Extracted data entries

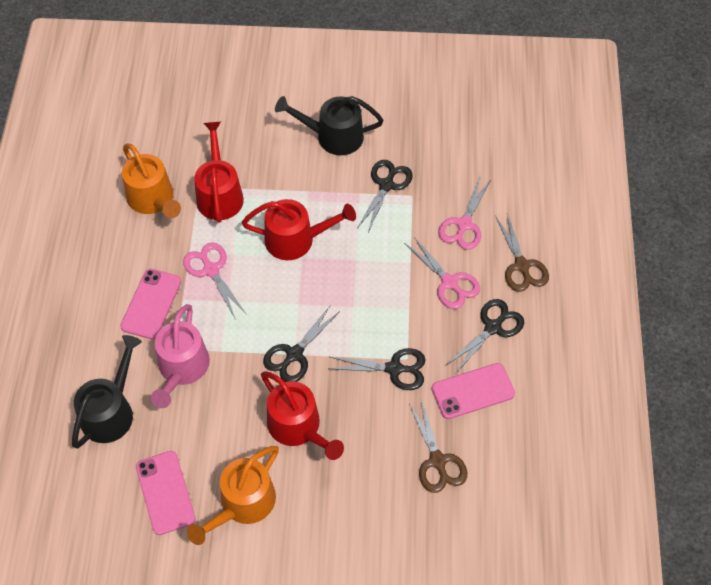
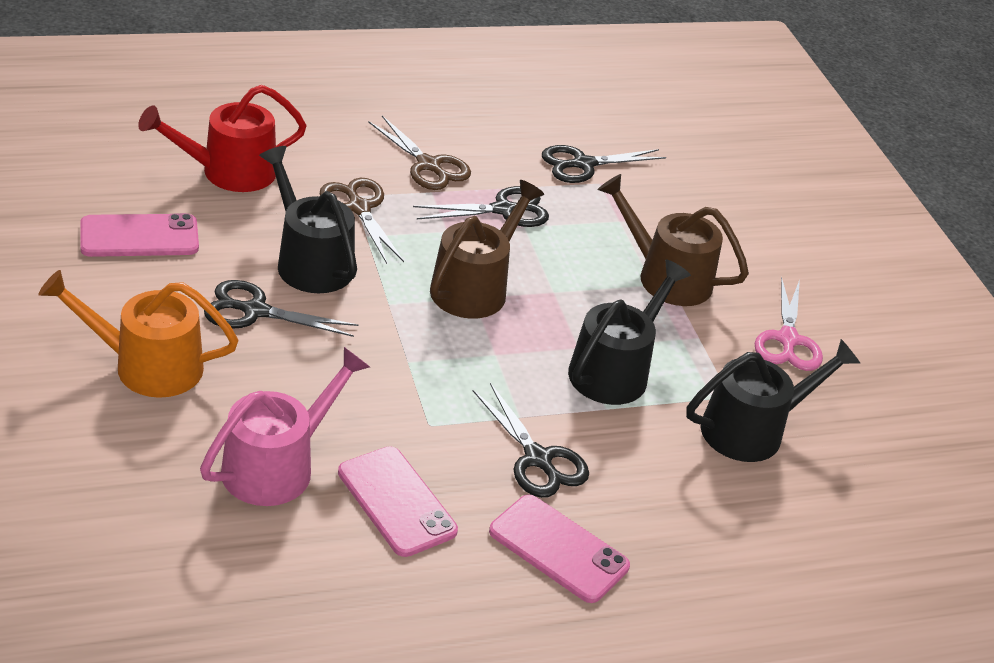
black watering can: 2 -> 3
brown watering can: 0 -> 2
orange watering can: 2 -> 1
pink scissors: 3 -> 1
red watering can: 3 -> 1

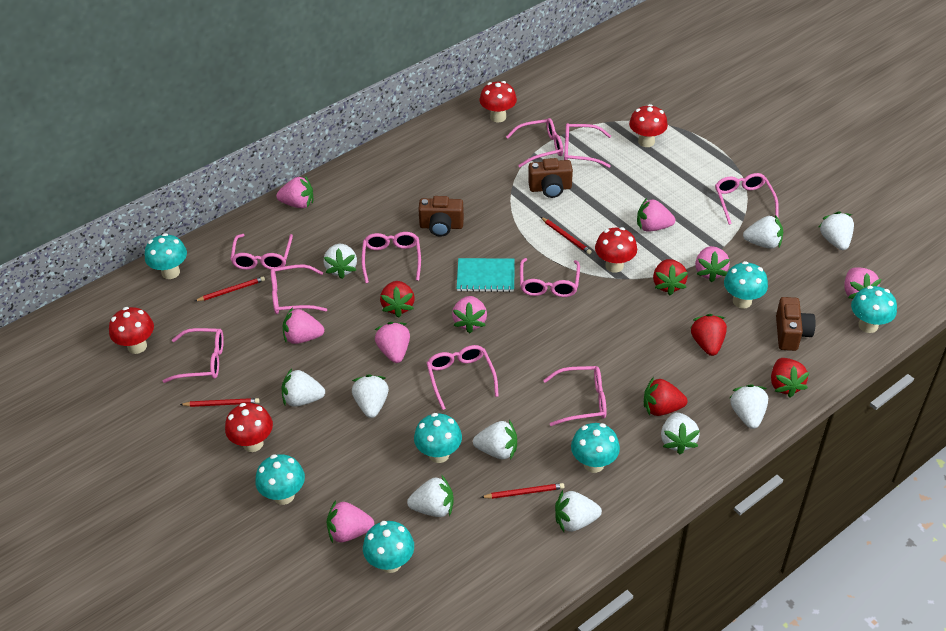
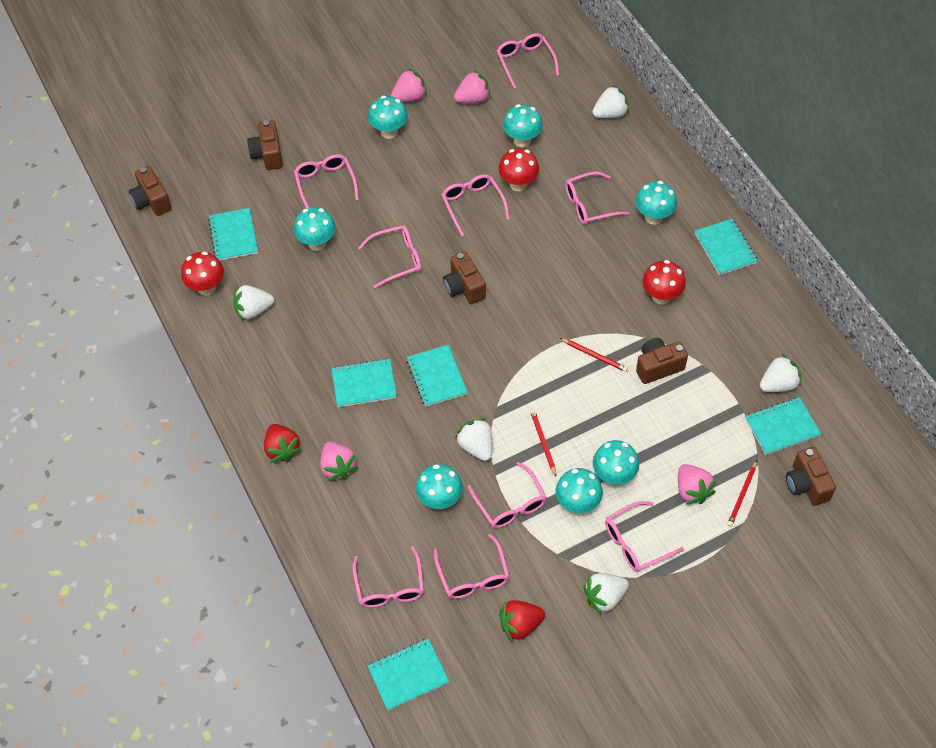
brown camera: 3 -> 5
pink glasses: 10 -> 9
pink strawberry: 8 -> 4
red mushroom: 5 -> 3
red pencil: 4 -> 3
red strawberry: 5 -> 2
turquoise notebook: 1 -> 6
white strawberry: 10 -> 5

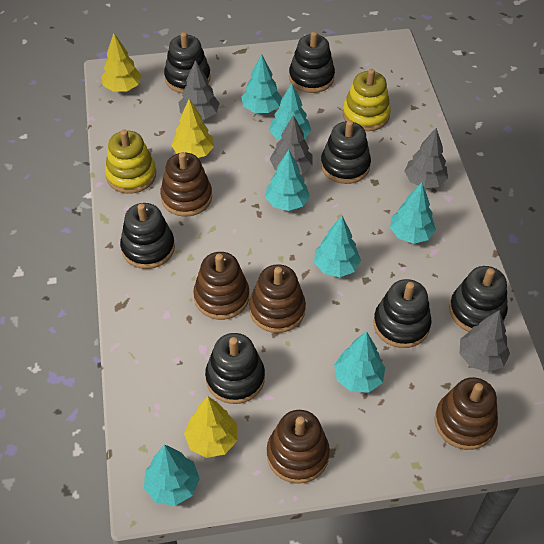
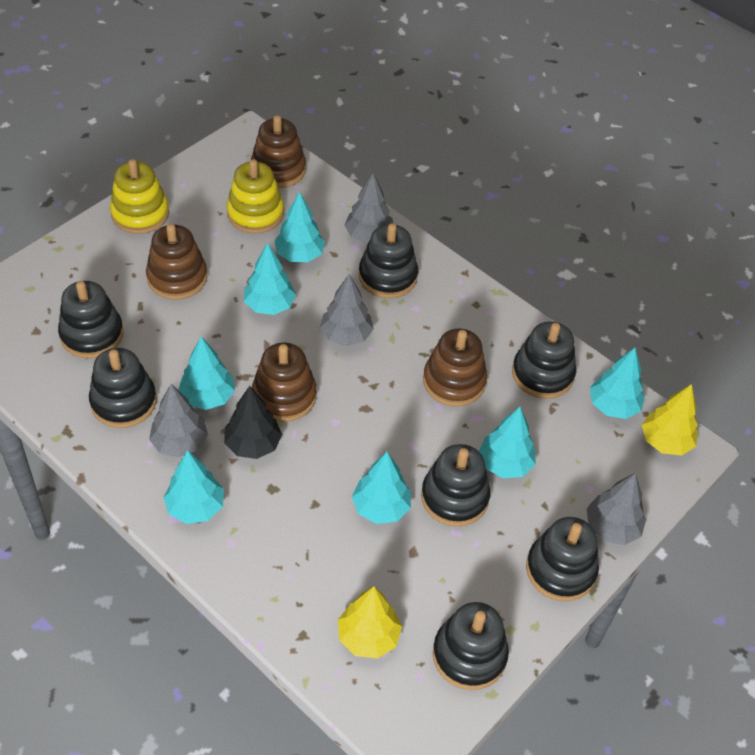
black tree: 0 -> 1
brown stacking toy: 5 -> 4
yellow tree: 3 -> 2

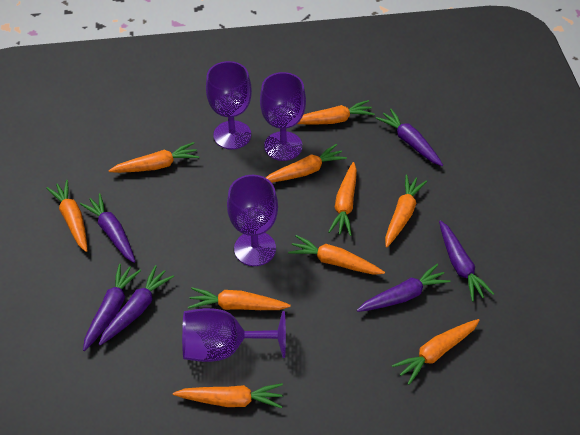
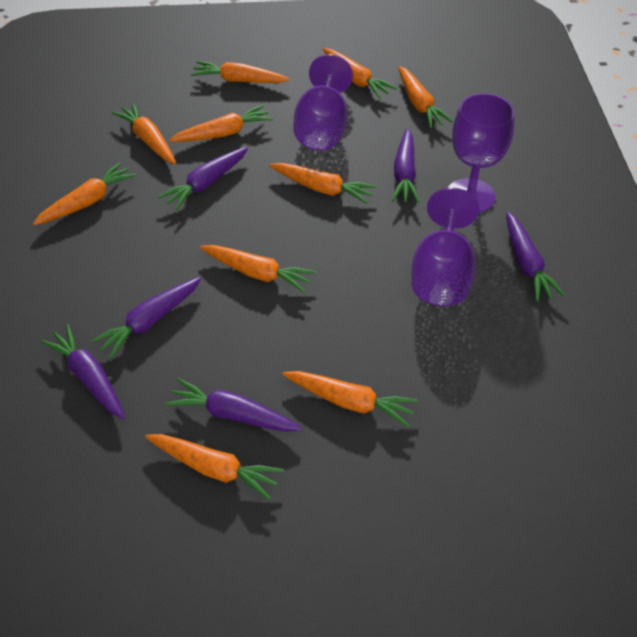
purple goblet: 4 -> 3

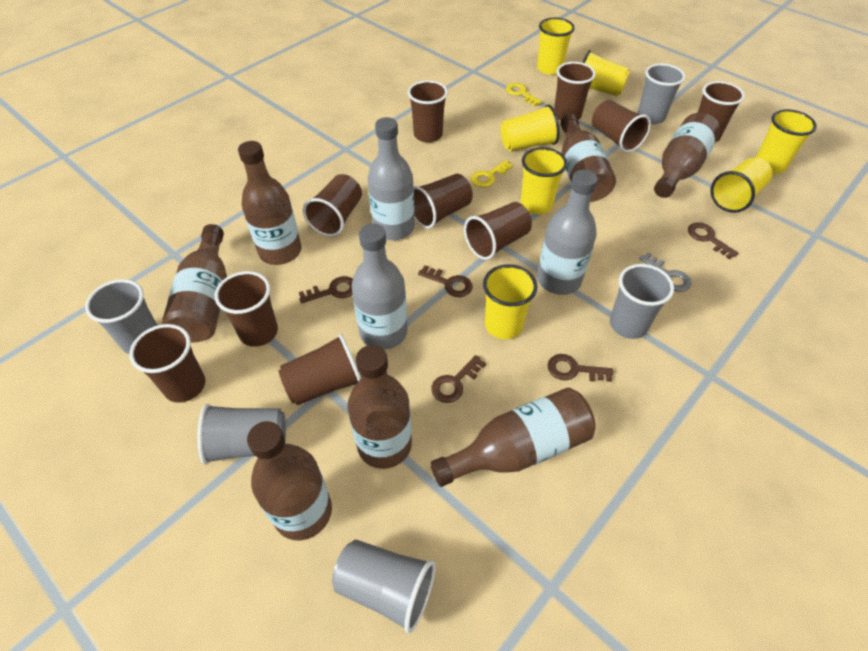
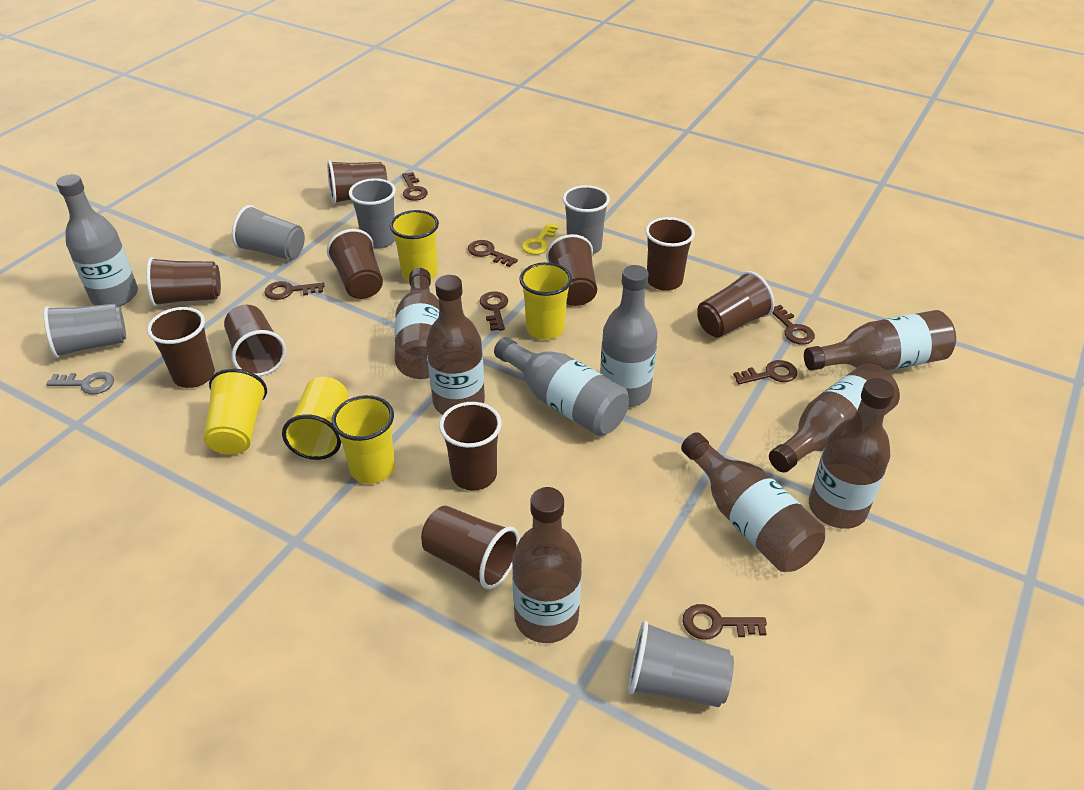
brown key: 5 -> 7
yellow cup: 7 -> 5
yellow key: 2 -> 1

=== What you have to do ===
Tell how many lines in the records above contain "brown", giving the number and no other words.

=== Result of the exercise ===
4